SUPPLIED MATERIAL.
--- START ---

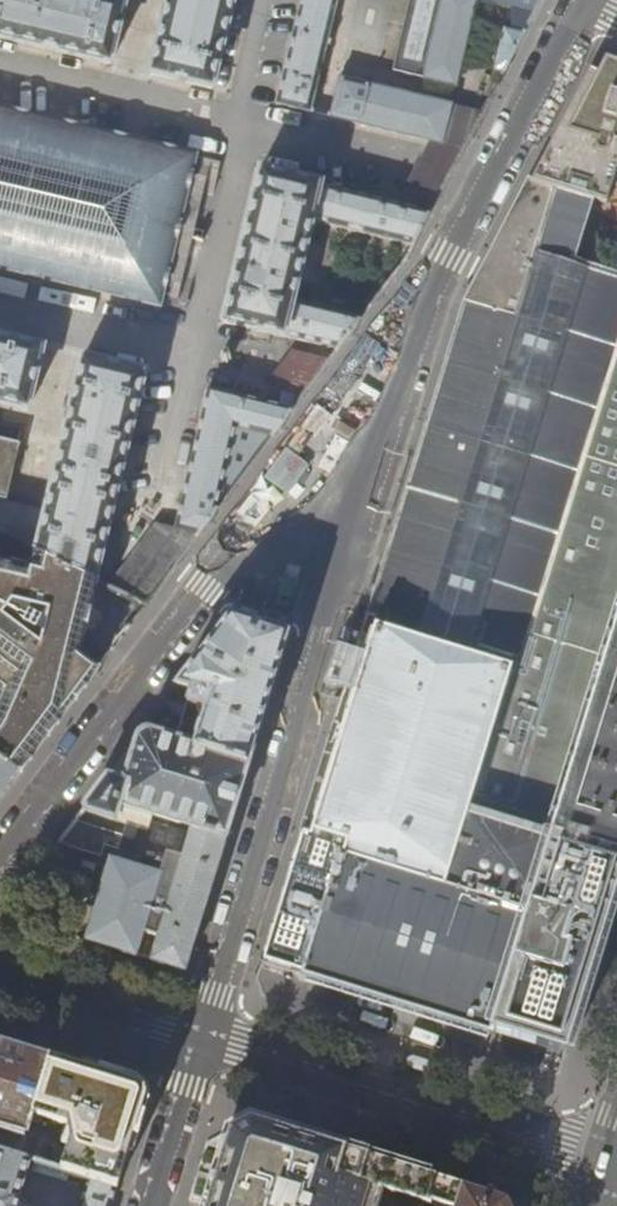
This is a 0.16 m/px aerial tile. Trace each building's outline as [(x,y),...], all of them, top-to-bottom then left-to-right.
[(109,66),(124,4),(107,0),(0,0),(0,39),(109,66)] [(212,90),(233,0),(168,0),(150,76),(212,90)] [(310,113),(337,0),(300,0),(275,105),(310,113)] [(455,88),(476,0),(421,0),(402,75),(455,88)] [(483,66),(492,23),(475,19),(466,62),(483,66)] [(495,71),(502,73),(521,33),(505,30),(495,71)] [(589,68),(555,135),(531,180),(552,189),(553,187),(595,200),(606,203),(616,170),(616,57),(589,68)] [(329,119),(442,145),(451,106),(339,79),(329,119)] [(159,310),(196,159),(0,112),(0,271),(159,310)] [(283,340),(336,354),(343,344),(360,322),(291,305),(311,225),(413,249),(430,215),(260,174),(223,326),(282,341),(283,340)] [(490,1031),(519,937),(441,913),(616,355),(616,275),(576,263),(595,200),(553,187),(552,189),(531,180),(488,263),(465,306),(432,414),(364,634),(297,849),(262,961),(302,973),(301,976),(426,1015),(489,1035),(490,1031)] [(28,413),(42,352),(0,341),(0,406),(28,413)] [(208,393),(174,532),(197,537),(327,365),(290,355),(259,397),(245,394),(242,401),(208,393)] [(441,913),(519,937),(490,1031),(565,1054),(600,939),(616,885),(616,355),(441,913)] [(46,515),(36,555),(95,583),(144,376),(82,362),(46,515)] [(6,505),(21,447),(0,442),(0,504),(6,505)] [(6,505),(0,504),(0,539),(36,555),(46,515),(6,505)] [(144,606),(197,537),(174,532),(162,529),(106,588),(144,606)] [(19,774),(98,671),(79,657),(96,584),(95,583),(36,555),(32,574),(0,567),(0,692),(5,696),(0,709),(0,761),(19,774)] [(285,633),(230,616),(207,646),(177,686),(190,690),(185,704),(187,704),(175,740),(144,730),(123,757),(91,799),(82,811),(146,831),(151,815),(192,829),(225,839),(229,826),(272,684),(288,634),(285,633)] [(19,774),(0,761),(0,799),(19,774)] [(118,851),(123,835),(75,821),(56,845),(101,858),(105,846),(118,851)] [(204,908),(225,839),(192,829),(182,858),(166,853),(158,878),(108,864),(94,908),(83,905),(72,938),(100,946),(134,957),(141,934),(157,939),(149,962),(182,973),(184,971),(204,908)] [(0,1042),(0,1150),(20,1156),(28,1129),(31,1121),(51,1057),(1,1042),(0,1042)] [(145,1100),(135,1084),(92,1070),(51,1057),(31,1121),(38,1123),(41,1116),(74,1126),(67,1150),(54,1146),(48,1165),(52,1166),(117,1187),(131,1143),(145,1100)] [(462,1184),(391,1162),(282,1129),(249,1118),(229,1128),(217,1166),(216,1171),(214,1175),(205,1204),(205,1205),(455,1205),(462,1184)] [(38,1133),(28,1129),(20,1156),(30,1160),(38,1133)] [(20,1198),(18,1197),(30,1160),(20,1156),(0,1150),(0,1205),(17,1205),(20,1198)] [(117,1187),(52,1166),(45,1194),(79,1205),(78,1205),(111,1205),(117,1187)] [(462,1184),(455,1205),(510,1205),(505,1197),(462,1184)]
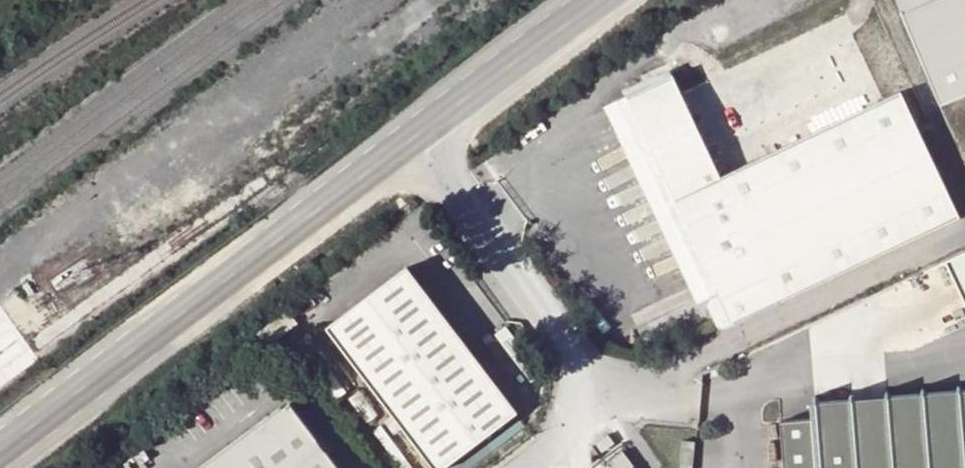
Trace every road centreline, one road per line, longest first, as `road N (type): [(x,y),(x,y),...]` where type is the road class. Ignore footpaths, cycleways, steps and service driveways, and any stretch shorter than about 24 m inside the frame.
road 1 (tertiary): [(412,139),(0,450)]
road 2 (unclassified): [(412,139),(656,467)]
road 3 (tertiary): [(615,0),(412,139)]

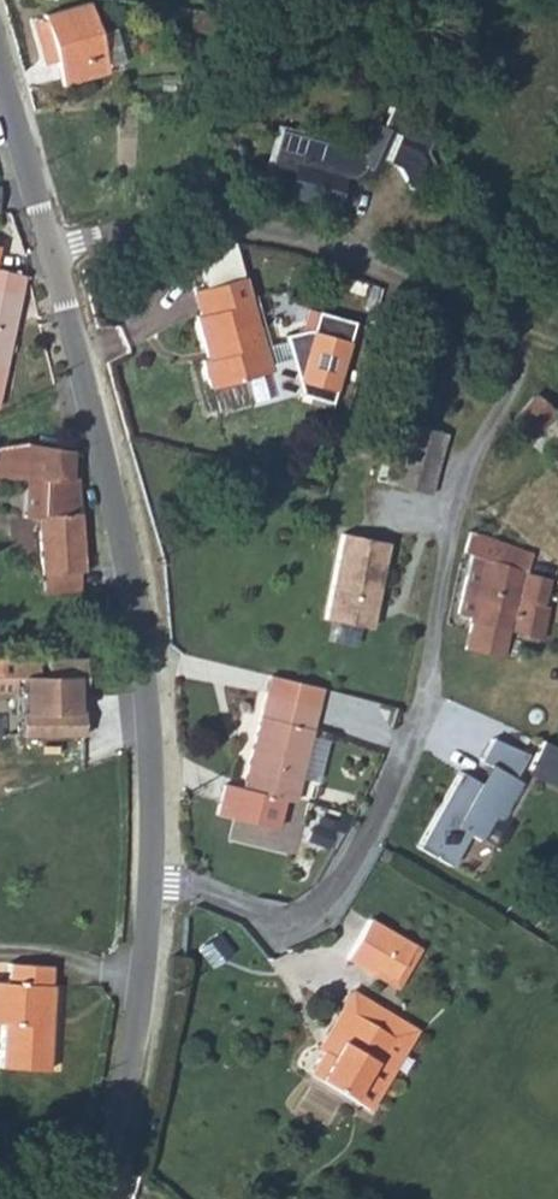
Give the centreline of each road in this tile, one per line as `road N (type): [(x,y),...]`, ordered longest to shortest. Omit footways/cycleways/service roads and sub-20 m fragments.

--- END ---

ACTIVITY.
Return all of the data exactly as written, and drop the pictures.

ANSWER TO THIS PROBLEM.
This is a 0.16 m/px aerial tile. Trace each building's outline as [(x,y),...], all of them, top-to-bottom then left-to-right.
[(109,66),(124,4),(107,0),(0,0),(0,39),(109,66)] [(212,90),(233,0),(168,0),(150,76),(212,90)] [(310,113),(337,0),(300,0),(275,105),(310,113)] [(455,88),(476,0),(421,0),(402,75),(455,88)] [(483,66),(492,23),(475,19),(466,62),(483,66)] [(495,71),(502,73),(521,33),(505,30),(495,71)] [(589,68),(555,135),(531,180),(552,189),(553,187),(595,200),(606,203),(616,170),(616,57),(589,68)] [(329,119),(442,145),(451,106),(339,79),(329,119)] [(159,310),(196,159),(0,112),(0,271),(159,310)] [(283,340),(336,354),(343,344),(360,322),(291,305),(311,225),(413,249),(430,215),(260,174),(223,326),(282,341),(283,340)] [(490,1031),(519,937),(441,913),(616,355),(616,275),(576,263),(595,200),(553,187),(552,189),(531,180),(488,263),(465,306),(432,414),(364,634),(297,849),(262,961),(302,973),(301,976),(426,1015),(489,1035),(490,1031)] [(28,413),(42,352),(0,341),(0,406),(28,413)] [(208,393),(174,532),(197,537),(327,365),(290,355),(259,397),(245,394),(242,401),(208,393)] [(441,913),(519,937),(490,1031),(565,1054),(600,939),(616,885),(616,355),(441,913)] [(46,515),(36,555),(95,583),(144,376),(82,362),(46,515)] [(6,505),(21,447),(0,442),(0,504),(6,505)] [(6,505),(0,504),(0,539),(36,555),(46,515),(6,505)] [(144,606),(197,537),(174,532),(162,529),(106,588),(144,606)] [(19,774),(98,671),(79,657),(96,584),(95,583),(36,555),(32,574),(0,567),(0,692),(5,696),(0,709),(0,761),(19,774)] [(285,633),(230,616),(207,646),(177,686),(190,690),(185,704),(187,704),(175,740),(144,730),(123,757),(91,799),(82,811),(146,831),(151,815),(192,829),(225,839),(229,826),(272,684),(288,634),(285,633)] [(19,774),(0,761),(0,799),(19,774)] [(118,851),(123,835),(75,821),(56,845),(101,858),(105,846),(118,851)] [(204,908),(225,839),(192,829),(182,858),(166,853),(158,878),(108,864),(94,908),(83,905),(72,938),(100,946),(134,957),(141,934),(157,939),(149,962),(182,973),(184,971),(204,908)] [(0,1042),(0,1150),(20,1156),(28,1129),(31,1121),(51,1057),(1,1042),(0,1042)] [(145,1100),(135,1084),(92,1070),(51,1057),(31,1121),(38,1123),(41,1116),(74,1126),(67,1150),(54,1146),(48,1165),(52,1166),(117,1187),(131,1143),(145,1100)] [(462,1184),(391,1162),(282,1129),(249,1118),(229,1128),(217,1166),(216,1171),(214,1175),(205,1204),(205,1205),(455,1205),(462,1184)] [(38,1133),(28,1129),(20,1156),(30,1160),(38,1133)] [(20,1198),(18,1197),(30,1160),(20,1156),(0,1150),(0,1205),(17,1205),(20,1198)] [(117,1187),(52,1166),(45,1194),(79,1205),(78,1205),(111,1205),(117,1187)] [(462,1184),(455,1205),(510,1205),(505,1197),(462,1184)]
Trace every road centreline, one road per line, longest first, as `road N (type): [(x,y),(x,y),...]` where type is the road class. Ignore footpaths, cycleways, steps and service driveways, and any stretch shorter than about 24 m inside the frame.
road 1 (tertiary): [(412,139),(0,450)]
road 2 (unclassified): [(412,139),(656,467)]
road 3 (tertiary): [(615,0),(412,139)]

Give the centreline of each road in this tile, one per line as `road N (type): [(x,y),...]`, ordered longest to shortest. Omit footways/cycleways/service roads and sub-20 m fragments.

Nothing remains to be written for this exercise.